▸ To do
Within the data that follows, set down exactly the lines from the one containing "white cube [402,150,488,251]" through the one containing "none -> white plane [371,232,438,296]", both ends included.

== Dataset extract ==

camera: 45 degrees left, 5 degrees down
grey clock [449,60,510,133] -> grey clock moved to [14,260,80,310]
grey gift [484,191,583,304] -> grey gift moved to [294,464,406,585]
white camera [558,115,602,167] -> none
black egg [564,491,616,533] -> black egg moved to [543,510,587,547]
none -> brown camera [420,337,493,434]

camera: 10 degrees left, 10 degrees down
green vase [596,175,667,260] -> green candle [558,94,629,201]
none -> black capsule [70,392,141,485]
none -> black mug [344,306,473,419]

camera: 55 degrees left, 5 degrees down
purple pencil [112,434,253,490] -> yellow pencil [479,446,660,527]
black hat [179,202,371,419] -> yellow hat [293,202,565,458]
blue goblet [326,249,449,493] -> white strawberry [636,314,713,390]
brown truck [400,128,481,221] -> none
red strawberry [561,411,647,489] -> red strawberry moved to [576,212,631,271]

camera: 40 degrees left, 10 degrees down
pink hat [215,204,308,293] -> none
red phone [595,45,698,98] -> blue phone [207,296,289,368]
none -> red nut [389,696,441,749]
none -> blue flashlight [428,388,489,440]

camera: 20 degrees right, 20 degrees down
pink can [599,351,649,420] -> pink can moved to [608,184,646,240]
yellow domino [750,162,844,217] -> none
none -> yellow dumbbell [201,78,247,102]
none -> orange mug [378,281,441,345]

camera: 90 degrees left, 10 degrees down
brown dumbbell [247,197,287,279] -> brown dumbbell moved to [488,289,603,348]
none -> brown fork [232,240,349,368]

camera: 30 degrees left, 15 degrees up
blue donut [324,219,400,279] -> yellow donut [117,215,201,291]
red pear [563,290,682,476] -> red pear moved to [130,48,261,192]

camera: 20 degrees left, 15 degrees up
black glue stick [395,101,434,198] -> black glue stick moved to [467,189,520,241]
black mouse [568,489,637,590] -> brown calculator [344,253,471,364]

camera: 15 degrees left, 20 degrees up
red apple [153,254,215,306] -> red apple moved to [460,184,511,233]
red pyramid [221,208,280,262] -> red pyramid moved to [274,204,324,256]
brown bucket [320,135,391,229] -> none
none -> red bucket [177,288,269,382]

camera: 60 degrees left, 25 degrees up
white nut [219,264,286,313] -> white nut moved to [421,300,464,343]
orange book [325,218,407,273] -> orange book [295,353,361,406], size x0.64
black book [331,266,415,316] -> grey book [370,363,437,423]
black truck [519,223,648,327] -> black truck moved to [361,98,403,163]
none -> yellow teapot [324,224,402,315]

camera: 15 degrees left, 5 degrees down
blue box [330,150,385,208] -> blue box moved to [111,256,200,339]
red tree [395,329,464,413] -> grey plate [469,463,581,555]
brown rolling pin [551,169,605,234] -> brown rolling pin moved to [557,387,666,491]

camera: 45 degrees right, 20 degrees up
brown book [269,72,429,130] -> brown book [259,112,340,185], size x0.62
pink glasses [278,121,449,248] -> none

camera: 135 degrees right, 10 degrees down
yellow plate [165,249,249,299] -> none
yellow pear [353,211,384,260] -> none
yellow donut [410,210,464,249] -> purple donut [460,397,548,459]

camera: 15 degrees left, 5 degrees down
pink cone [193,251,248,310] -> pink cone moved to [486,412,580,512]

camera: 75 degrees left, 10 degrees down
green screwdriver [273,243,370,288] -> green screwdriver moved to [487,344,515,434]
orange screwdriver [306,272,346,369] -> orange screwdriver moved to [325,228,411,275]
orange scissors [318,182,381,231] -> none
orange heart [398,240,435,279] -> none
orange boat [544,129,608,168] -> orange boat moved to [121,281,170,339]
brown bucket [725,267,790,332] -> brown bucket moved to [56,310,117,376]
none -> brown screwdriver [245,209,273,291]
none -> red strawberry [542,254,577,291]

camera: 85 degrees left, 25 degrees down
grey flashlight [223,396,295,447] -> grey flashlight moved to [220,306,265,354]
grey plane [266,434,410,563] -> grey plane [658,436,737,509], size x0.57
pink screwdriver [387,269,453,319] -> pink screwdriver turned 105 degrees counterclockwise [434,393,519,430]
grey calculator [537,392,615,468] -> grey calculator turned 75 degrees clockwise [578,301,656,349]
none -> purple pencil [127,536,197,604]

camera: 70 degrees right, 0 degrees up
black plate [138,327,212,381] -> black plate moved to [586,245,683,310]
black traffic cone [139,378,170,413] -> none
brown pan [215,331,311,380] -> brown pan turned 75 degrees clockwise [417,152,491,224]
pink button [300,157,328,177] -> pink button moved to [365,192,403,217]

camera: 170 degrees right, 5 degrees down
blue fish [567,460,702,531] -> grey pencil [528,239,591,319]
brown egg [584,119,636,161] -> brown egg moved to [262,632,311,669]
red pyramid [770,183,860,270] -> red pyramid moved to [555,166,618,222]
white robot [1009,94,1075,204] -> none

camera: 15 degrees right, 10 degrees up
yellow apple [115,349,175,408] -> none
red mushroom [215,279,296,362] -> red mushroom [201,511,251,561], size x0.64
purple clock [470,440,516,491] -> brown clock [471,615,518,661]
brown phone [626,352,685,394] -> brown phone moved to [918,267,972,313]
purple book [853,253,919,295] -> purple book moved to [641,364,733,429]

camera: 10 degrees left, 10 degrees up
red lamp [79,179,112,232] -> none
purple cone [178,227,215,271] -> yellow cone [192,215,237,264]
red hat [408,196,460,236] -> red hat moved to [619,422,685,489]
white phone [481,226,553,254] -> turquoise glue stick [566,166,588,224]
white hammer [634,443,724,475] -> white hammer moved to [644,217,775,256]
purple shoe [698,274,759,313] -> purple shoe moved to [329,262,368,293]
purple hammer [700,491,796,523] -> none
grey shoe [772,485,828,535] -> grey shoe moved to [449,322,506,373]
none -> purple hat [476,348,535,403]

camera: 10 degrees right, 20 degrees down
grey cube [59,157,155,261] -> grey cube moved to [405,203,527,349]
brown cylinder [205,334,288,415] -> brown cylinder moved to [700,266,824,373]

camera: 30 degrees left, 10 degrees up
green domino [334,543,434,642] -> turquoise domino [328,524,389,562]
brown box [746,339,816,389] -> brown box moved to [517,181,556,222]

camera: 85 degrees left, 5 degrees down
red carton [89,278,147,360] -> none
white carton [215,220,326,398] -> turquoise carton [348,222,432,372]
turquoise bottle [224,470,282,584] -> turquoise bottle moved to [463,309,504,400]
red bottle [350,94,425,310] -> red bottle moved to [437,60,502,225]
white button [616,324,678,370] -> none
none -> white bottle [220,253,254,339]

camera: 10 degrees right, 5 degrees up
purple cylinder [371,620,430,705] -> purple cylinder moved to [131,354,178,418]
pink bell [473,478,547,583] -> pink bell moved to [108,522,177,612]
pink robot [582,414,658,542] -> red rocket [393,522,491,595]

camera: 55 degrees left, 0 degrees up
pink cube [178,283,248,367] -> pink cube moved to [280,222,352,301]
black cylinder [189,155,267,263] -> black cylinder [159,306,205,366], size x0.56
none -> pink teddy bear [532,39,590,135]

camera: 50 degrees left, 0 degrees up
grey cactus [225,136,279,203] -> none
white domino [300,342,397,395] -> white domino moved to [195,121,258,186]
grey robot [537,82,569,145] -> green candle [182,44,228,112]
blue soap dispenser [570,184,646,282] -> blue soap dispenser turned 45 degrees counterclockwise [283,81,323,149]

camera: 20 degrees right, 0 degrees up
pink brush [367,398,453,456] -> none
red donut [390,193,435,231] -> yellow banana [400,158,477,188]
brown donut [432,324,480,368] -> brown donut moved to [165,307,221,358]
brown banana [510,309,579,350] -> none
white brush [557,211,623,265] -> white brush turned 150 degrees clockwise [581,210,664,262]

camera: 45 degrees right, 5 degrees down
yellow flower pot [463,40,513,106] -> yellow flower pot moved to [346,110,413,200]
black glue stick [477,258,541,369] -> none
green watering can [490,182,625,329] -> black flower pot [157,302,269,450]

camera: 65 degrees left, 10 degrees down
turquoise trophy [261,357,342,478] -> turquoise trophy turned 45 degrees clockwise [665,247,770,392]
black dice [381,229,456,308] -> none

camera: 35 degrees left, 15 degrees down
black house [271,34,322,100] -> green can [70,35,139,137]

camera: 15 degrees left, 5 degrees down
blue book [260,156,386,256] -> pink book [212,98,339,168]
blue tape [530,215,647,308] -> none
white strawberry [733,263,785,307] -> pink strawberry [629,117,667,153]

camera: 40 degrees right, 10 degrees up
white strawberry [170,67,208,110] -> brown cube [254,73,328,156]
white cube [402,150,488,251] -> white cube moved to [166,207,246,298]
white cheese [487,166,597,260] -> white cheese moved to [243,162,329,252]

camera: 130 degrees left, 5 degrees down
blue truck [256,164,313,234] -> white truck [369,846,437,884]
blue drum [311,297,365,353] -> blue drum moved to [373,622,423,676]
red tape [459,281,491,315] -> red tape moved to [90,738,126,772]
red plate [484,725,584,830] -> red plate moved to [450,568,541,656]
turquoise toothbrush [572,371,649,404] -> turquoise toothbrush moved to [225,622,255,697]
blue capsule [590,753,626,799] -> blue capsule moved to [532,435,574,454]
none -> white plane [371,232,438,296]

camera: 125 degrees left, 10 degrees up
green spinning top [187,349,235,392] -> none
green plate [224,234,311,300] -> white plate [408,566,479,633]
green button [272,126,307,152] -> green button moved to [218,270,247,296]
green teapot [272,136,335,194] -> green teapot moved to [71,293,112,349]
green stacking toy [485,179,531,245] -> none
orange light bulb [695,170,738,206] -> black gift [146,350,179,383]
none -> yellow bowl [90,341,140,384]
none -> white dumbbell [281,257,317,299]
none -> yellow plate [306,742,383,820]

===

▸ Result
white cube [402,150,488,251] -> white cube moved to [166,207,246,298]
white cheese [487,166,597,260] -> white cheese moved to [243,162,329,252]

camera: 130 degrees left, 5 degrees down
blue truck [256,164,313,234] -> white truck [369,846,437,884]
blue drum [311,297,365,353] -> blue drum moved to [373,622,423,676]
red tape [459,281,491,315] -> red tape moved to [90,738,126,772]
red plate [484,725,584,830] -> red plate moved to [450,568,541,656]
turquoise toothbrush [572,371,649,404] -> turquoise toothbrush moved to [225,622,255,697]
blue capsule [590,753,626,799] -> blue capsule moved to [532,435,574,454]
none -> white plane [371,232,438,296]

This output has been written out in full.